§ Supplied material
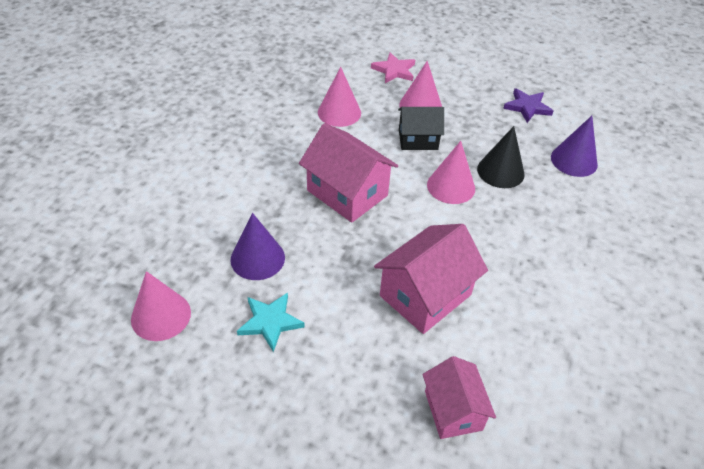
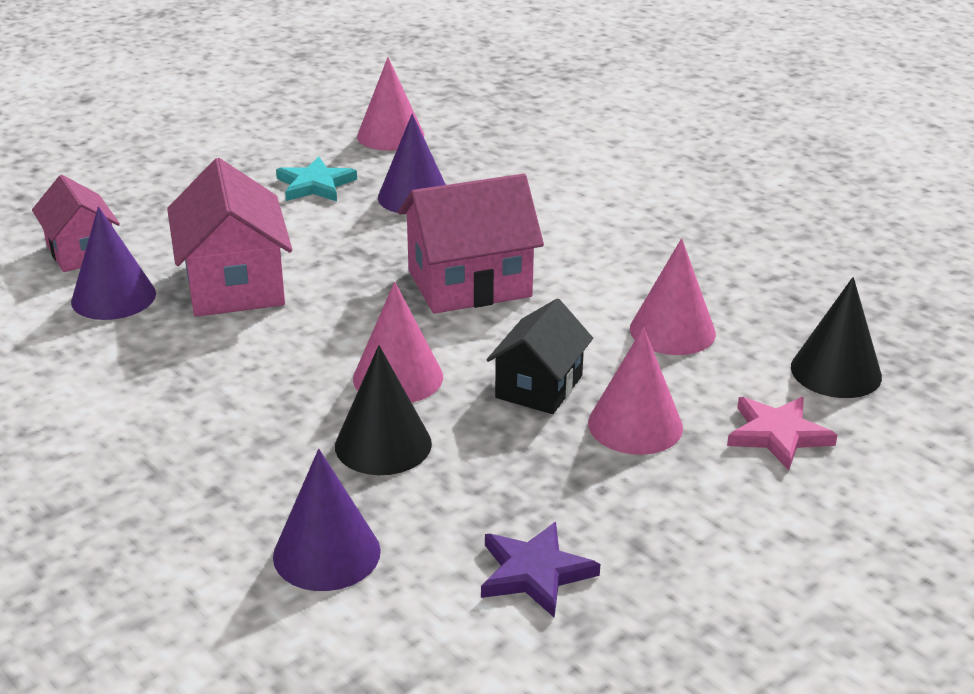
camera: 120 degrees right, 15 degrees down
(336, 64) = (836, 372): none -> black cone
(453, 410) = (81, 251): pink house -> pink house turned 45 degrees clockwise
(486, 350) = (113, 297): none -> purple cone

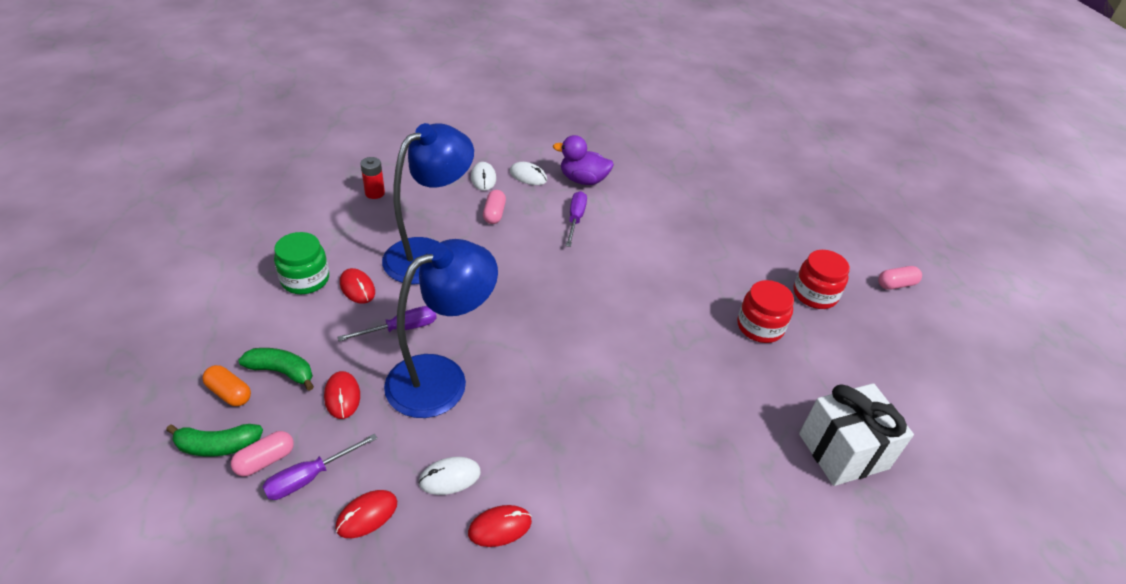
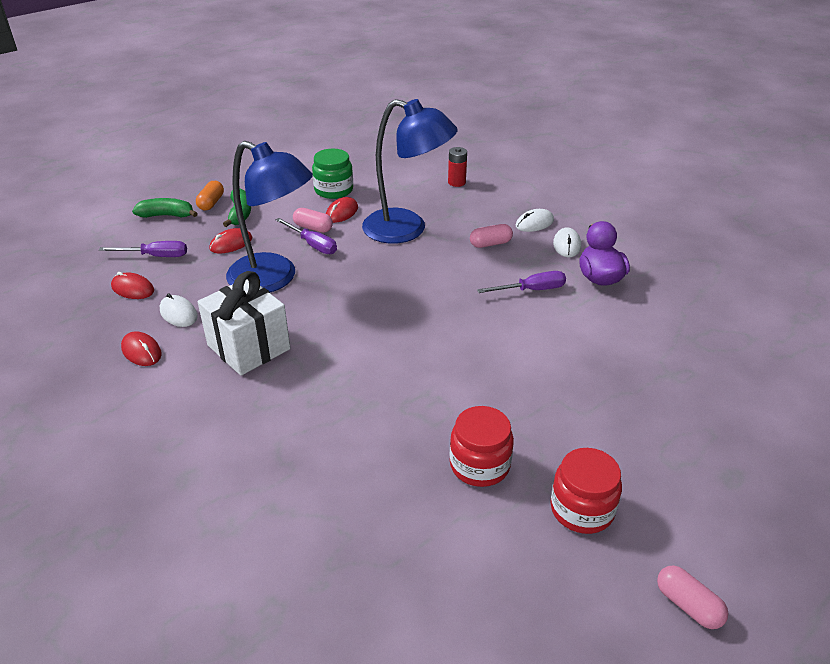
camera: 70 degrees right, 5 degrees down
(218, 446) = (167, 215): green banana -> green banana turned 120 degrees clockwise
(265, 460) = (162, 235): pink capsule -> pink capsule (313, 228)
(310, 477) = (155, 256): purple screwdriver -> purple screwdriver turned 150 degrees clockwise
(843, 451) = (325, 576): white gift -> white gift (249, 347)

§ Assigned task
Copy each line above holding "clockwise".

§ Solution below
(453, 410) = (81, 251): pink house -> pink house turned 45 degrees clockwise
(218, 446) = (167, 215): green banana -> green banana turned 120 degrees clockwise
(310, 477) = (155, 256): purple screwdriver -> purple screwdriver turned 150 degrees clockwise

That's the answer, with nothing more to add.